[About this exercise]
From the entries that follow, list every line in which the string "cone" appears.

#### Information ####

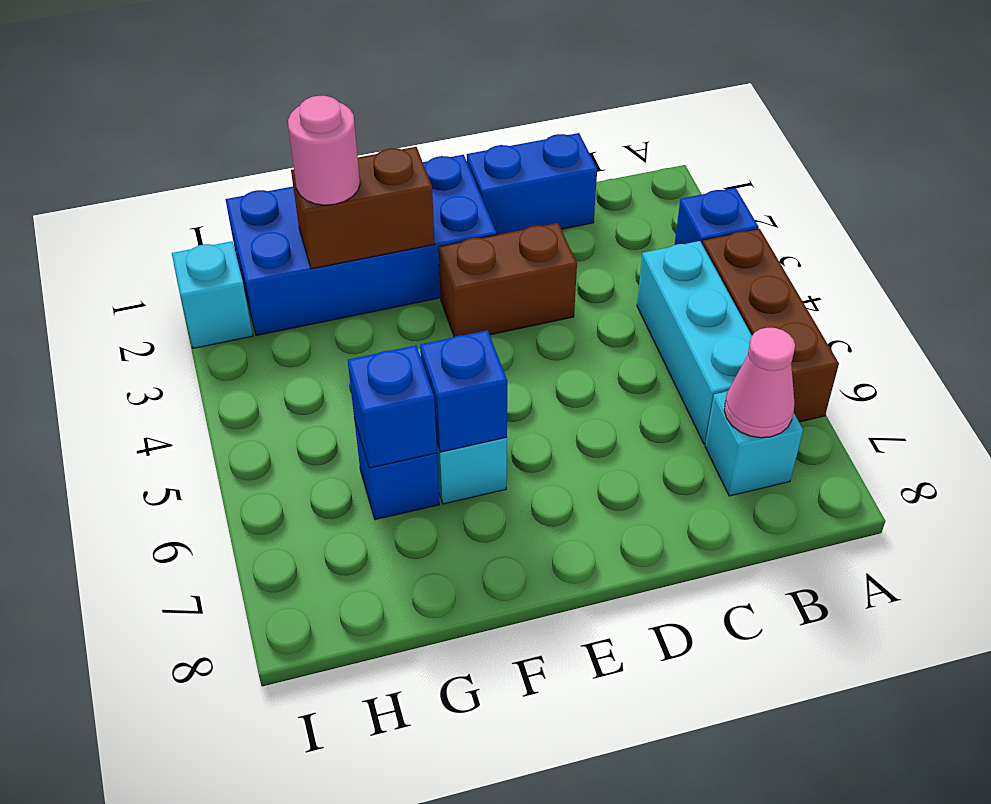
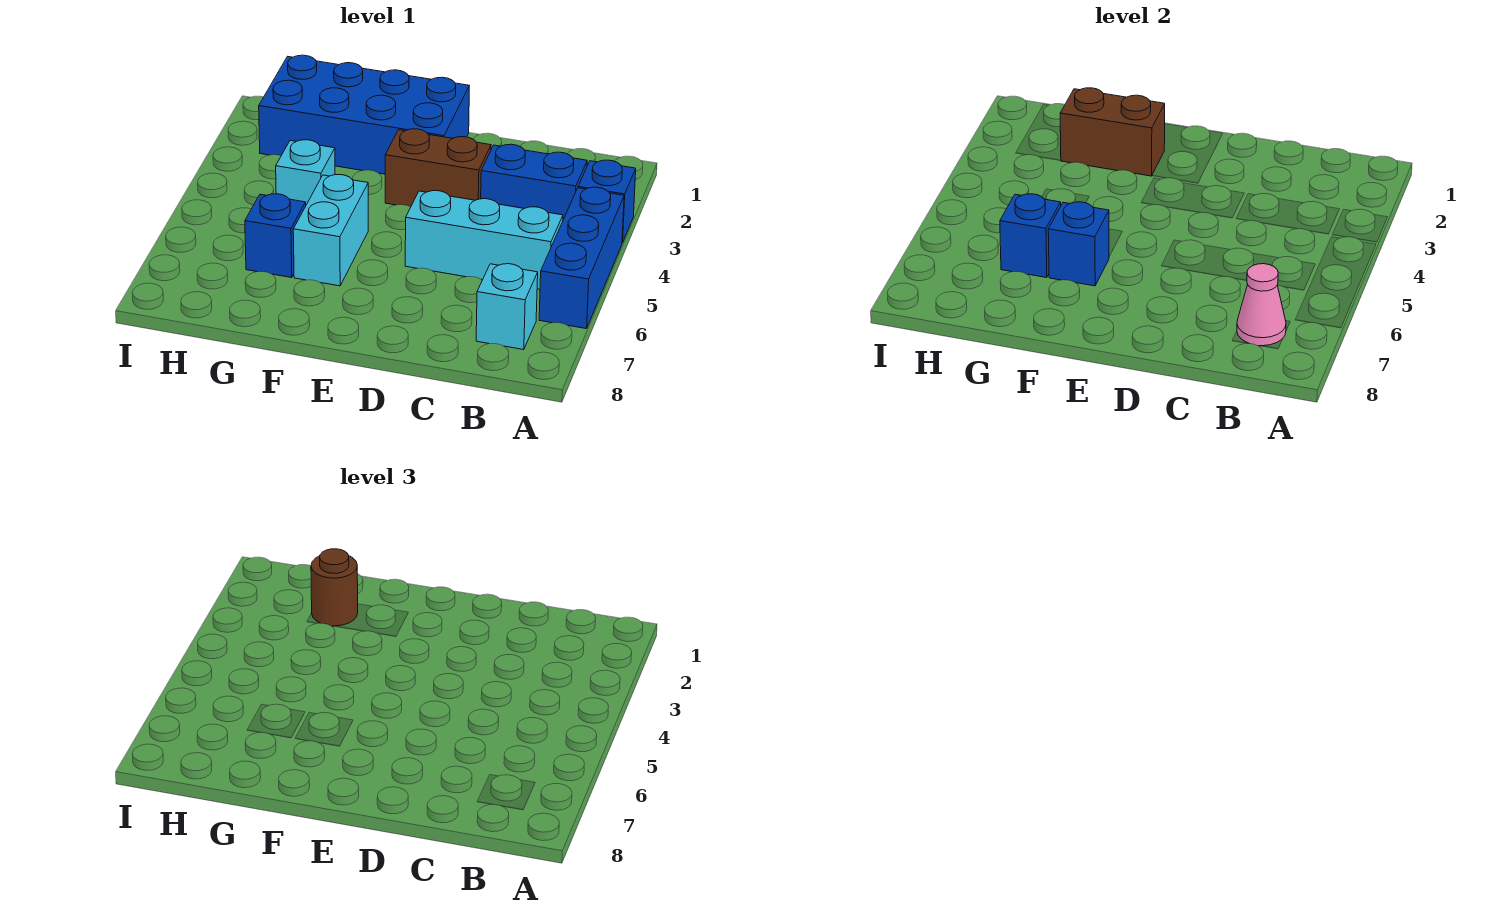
brown brick A4:A6 level 1 -> blue brick A4:A6 level 1
cyan brick B4:B6 level 1 -> cyan brick B5:D5 level 1
blue brick C1:D1 level 1 -> blue brick B3:C3 level 1
pink round brick G2 level 3 -> brown round brick G2 level 3
cyan brick I2 level 1 -> cyan brick G4 level 1

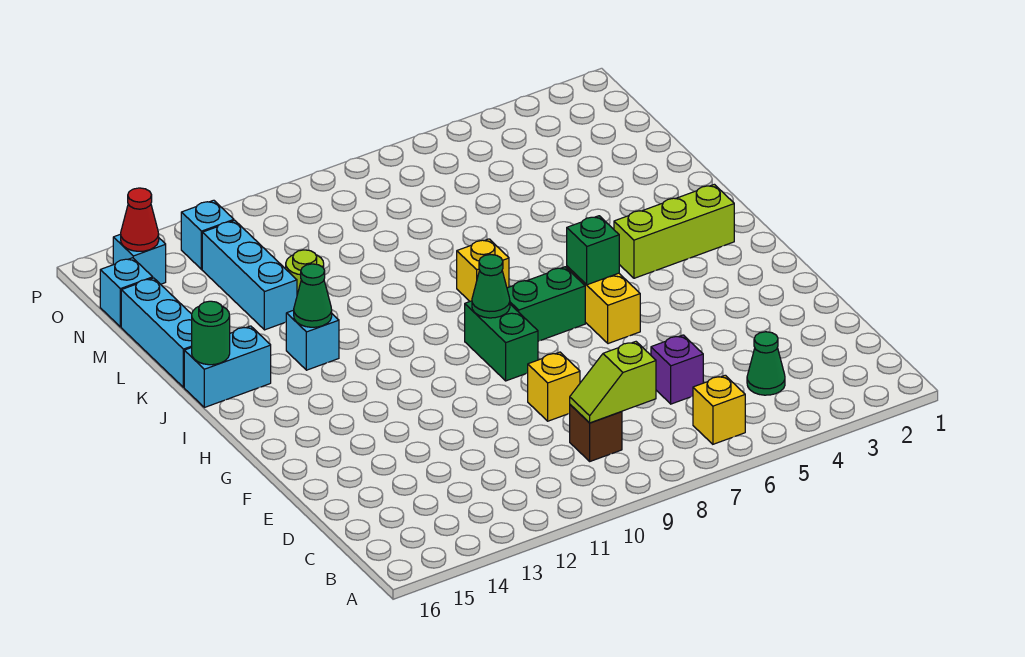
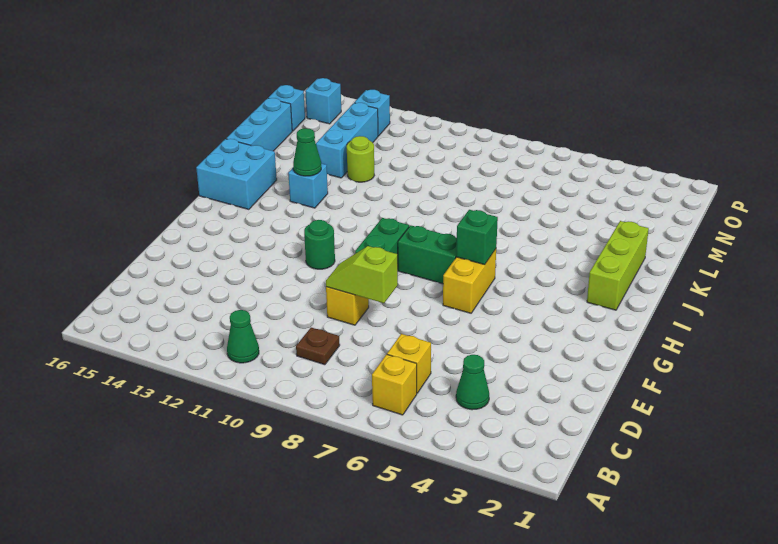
lime slope C8:C9 level 2 top 8 -> lime slope E8:E9 level 2 top 8
brown brick C9 level 1 -> brown plate C9 level 1
purple brick D6 level 1 -> none
green cone H9 level 2 -> green cone B11 level 1
lime brick I2:I4 level 1 -> lime brick I2:K2 level 1
yellow brick J8 level 1 -> yellow brick C6 level 1
cyan brick J15:J16 level 1 -> cyan brick I15:J16 level 1
green round brick J16 level 2 -> green round brick G11 level 1
red cone O15 level 2 -> none

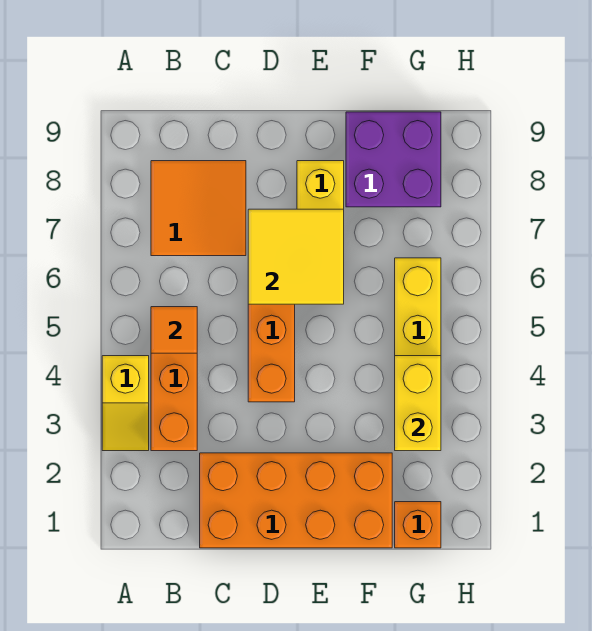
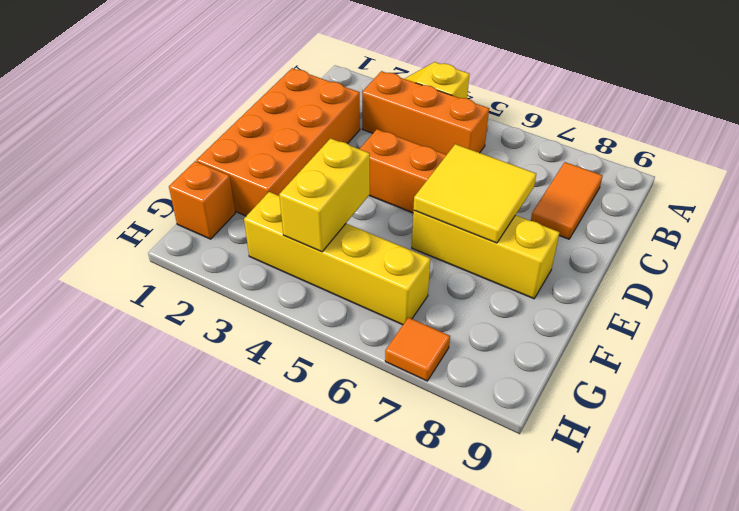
orange tile B5 level 2 -> orange tile H7 level 1
orange tile B7:C8 level 1 -> orange tile B8:C8 level 1
purple brick F8:G9 level 1 -> none
yellow brick G3:G4 level 2 -> yellow brick F4:G4 level 2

####

[Answer to this task]
green cone H9 level 2 -> green cone B11 level 1
red cone O15 level 2 -> none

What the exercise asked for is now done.